Exercise directions
Set the pictures aside and set down only the lines from the line holding "camera: 90 degrees right, 0 degrees up" through the end of the entries below, ends included.
=======
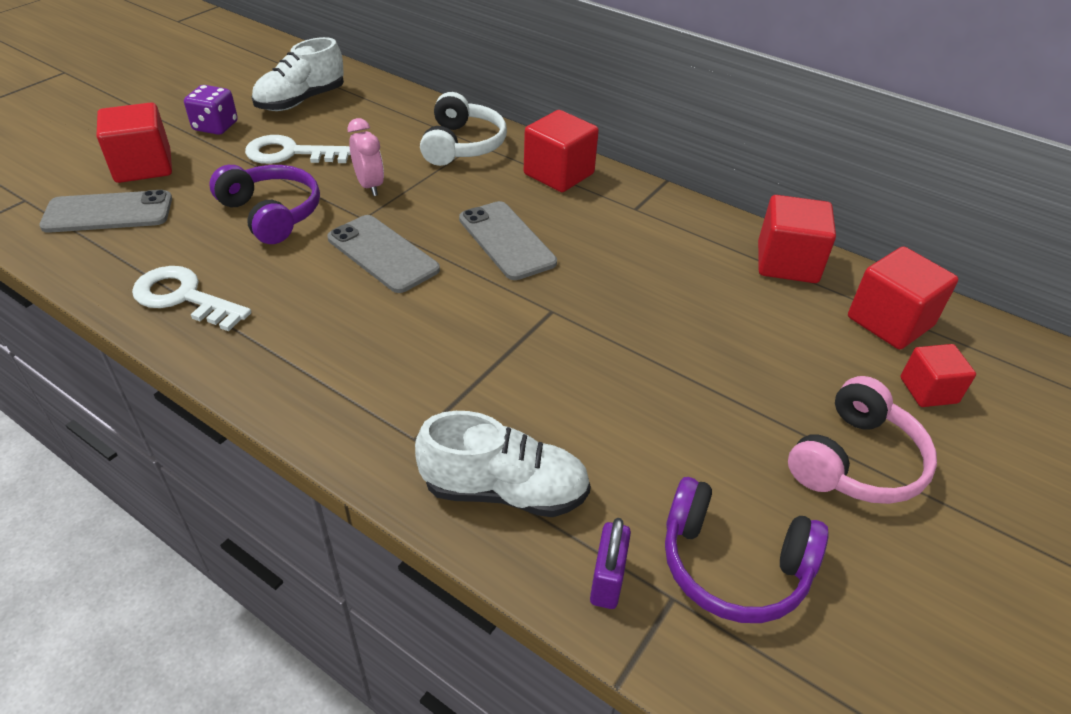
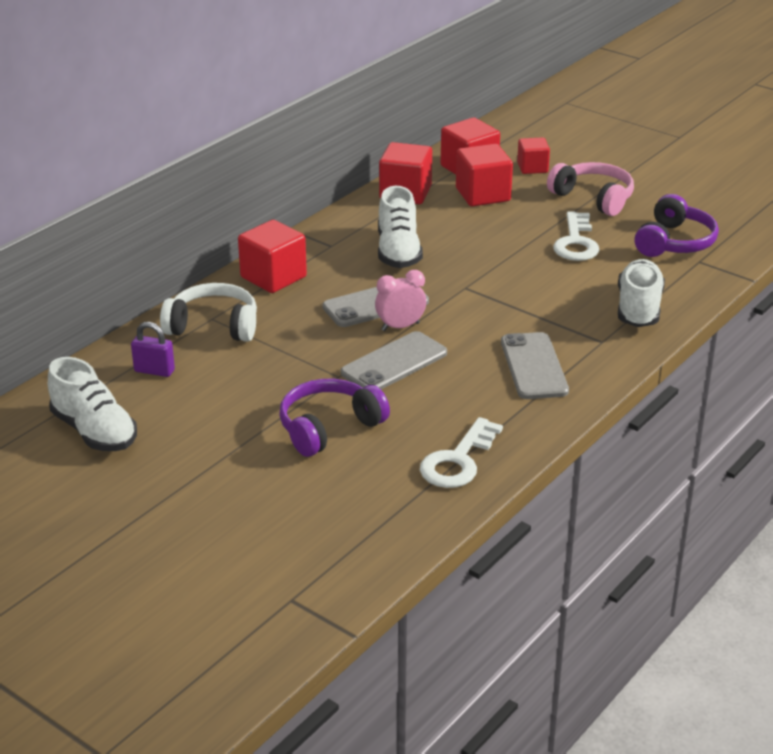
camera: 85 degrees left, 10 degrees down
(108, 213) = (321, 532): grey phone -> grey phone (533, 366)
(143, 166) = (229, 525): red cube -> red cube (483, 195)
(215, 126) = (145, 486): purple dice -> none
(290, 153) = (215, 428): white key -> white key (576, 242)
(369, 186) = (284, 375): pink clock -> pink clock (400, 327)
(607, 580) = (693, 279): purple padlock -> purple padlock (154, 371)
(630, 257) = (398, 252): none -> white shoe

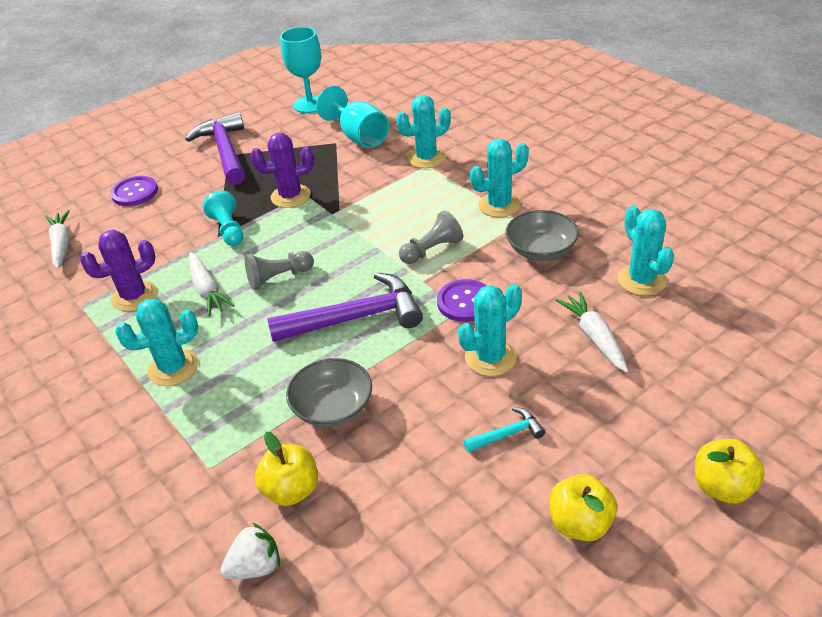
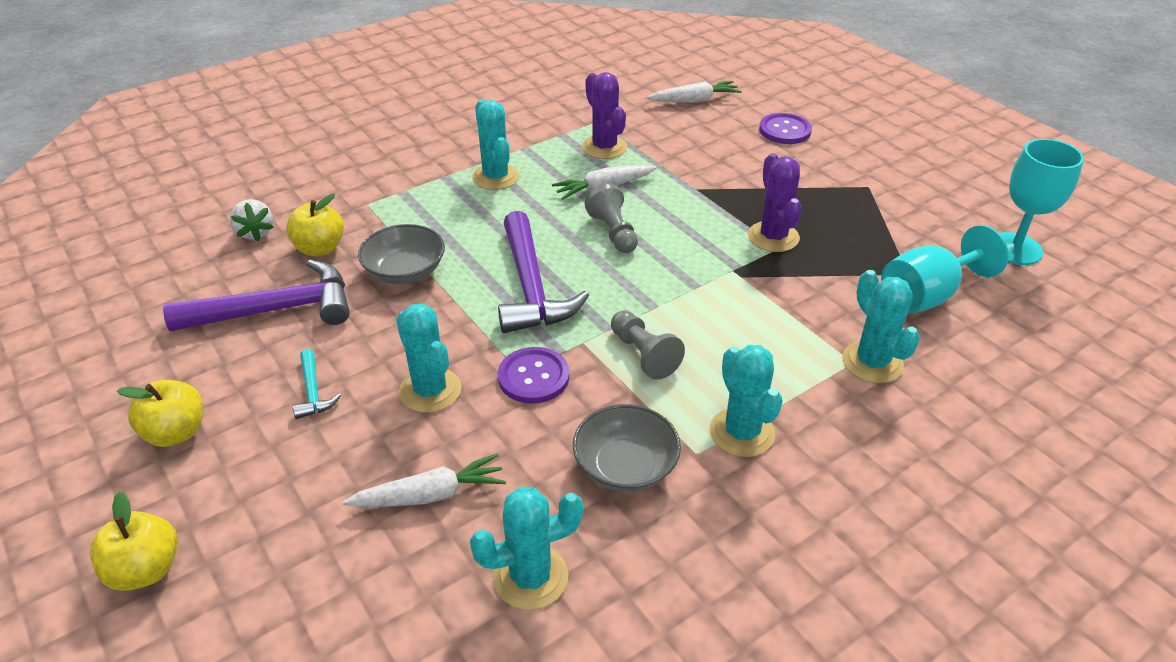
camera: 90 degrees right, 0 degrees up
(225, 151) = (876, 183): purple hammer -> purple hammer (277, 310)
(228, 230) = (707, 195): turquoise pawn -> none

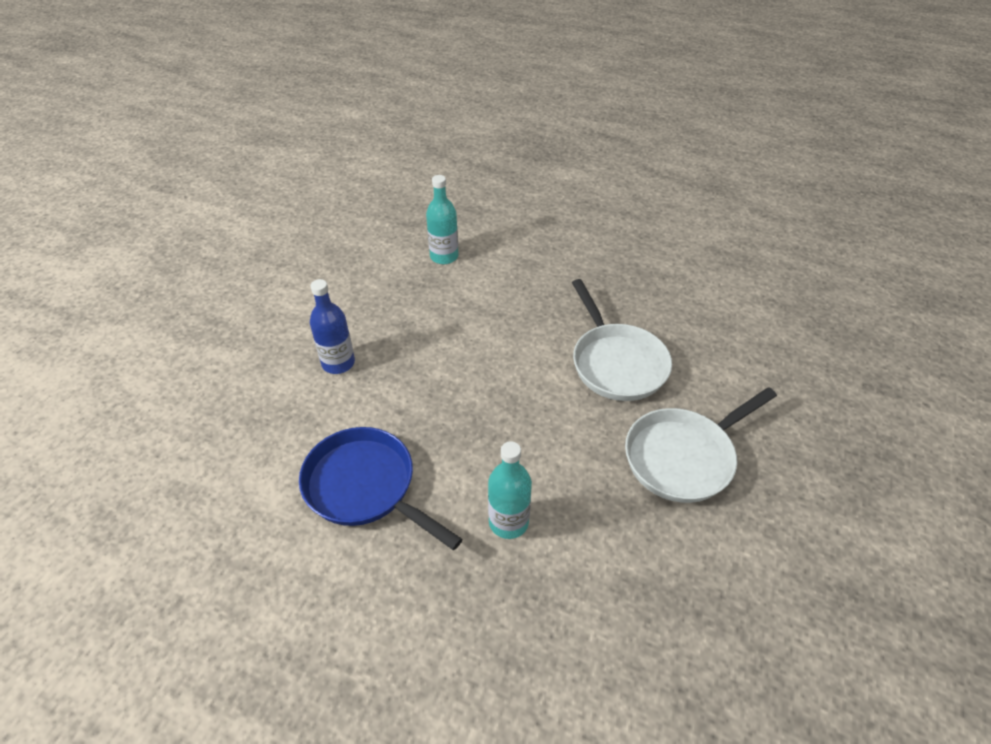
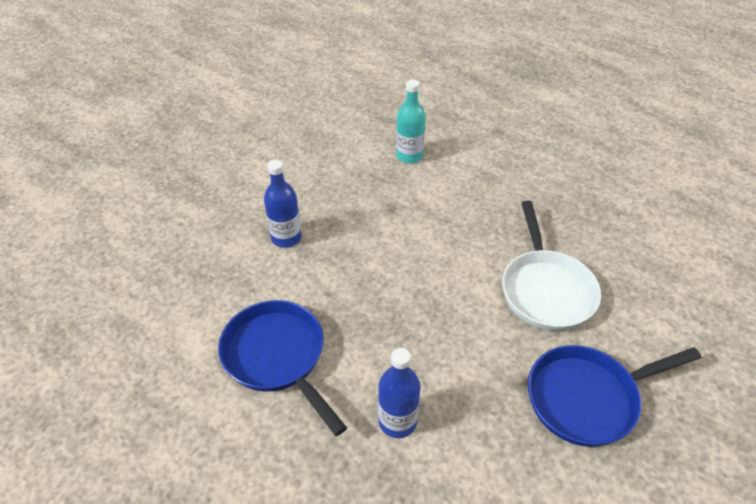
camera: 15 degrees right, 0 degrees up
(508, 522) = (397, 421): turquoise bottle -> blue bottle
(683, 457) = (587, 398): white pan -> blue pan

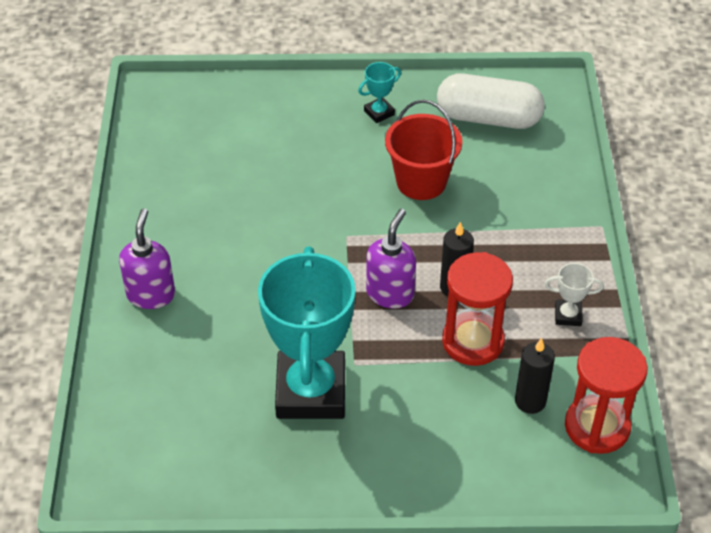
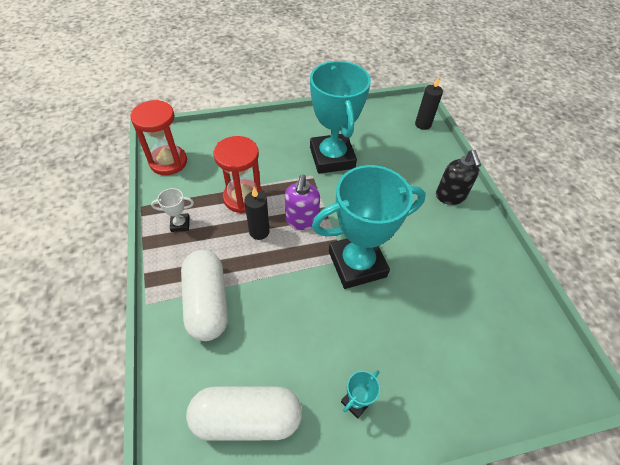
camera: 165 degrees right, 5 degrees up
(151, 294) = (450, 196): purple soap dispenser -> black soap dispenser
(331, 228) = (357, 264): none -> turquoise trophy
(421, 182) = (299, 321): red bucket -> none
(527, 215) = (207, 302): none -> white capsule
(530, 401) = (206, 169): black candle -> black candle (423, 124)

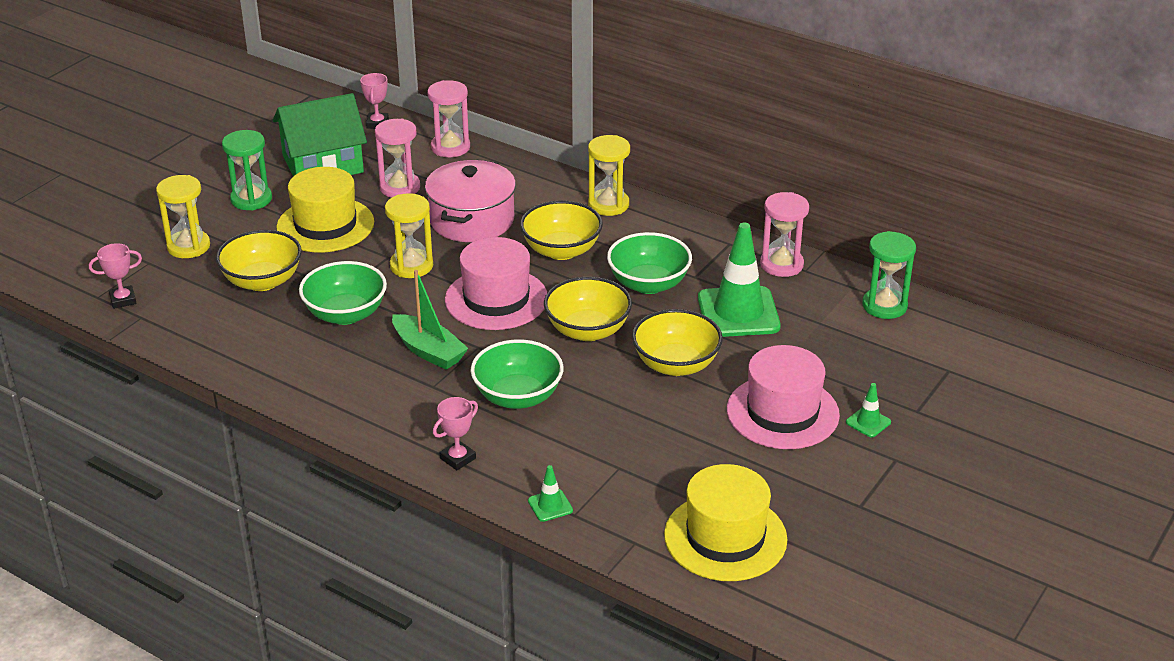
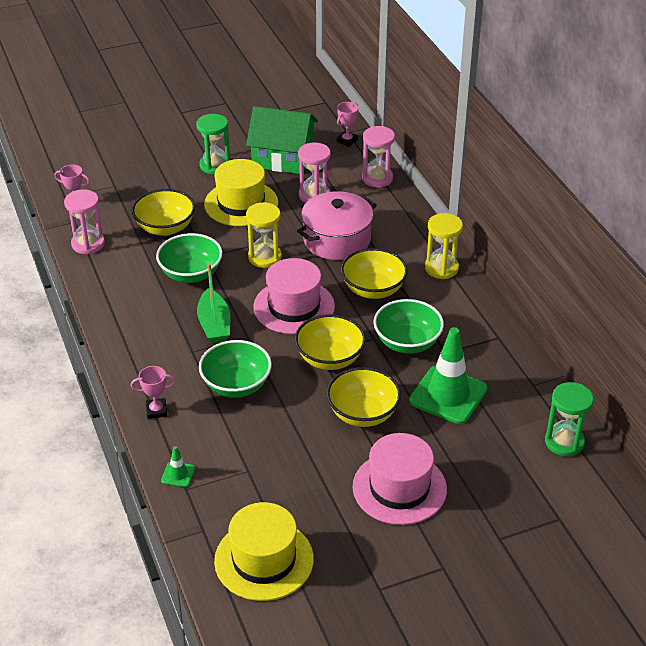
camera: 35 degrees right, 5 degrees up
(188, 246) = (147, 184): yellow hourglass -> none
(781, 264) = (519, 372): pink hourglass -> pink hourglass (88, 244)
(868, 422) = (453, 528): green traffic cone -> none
=======
Written response
camera: 90 degrees right, 0 degrees up
(225, 151) = (876, 183): purple hammer -> purple hammer (277, 310)
(228, 230) = (707, 195): turquoise pawn -> none

camera: 15 degrees right, 0 degrees up
(508, 522) = (397, 421): turquoise bottle -> blue bottle
(683, 457) = (587, 398): white pan -> blue pan

camera: 165 degrees right, 5 degrees up
(151, 294) = (450, 196): purple soap dispenser -> black soap dispenser
(331, 228) = (357, 264): none -> turquoise trophy
(421, 182) = (299, 321): red bucket -> none
(527, 215) = (207, 302): none -> white capsule
(530, 401) = (206, 169): black candle -> black candle (423, 124)

camera: 35 degrees right, 5 degrees up
(188, 246) = (147, 184): yellow hourglass -> none
(781, 264) = (519, 372): pink hourglass -> pink hourglass (88, 244)
(868, 422) = (453, 528): green traffic cone -> none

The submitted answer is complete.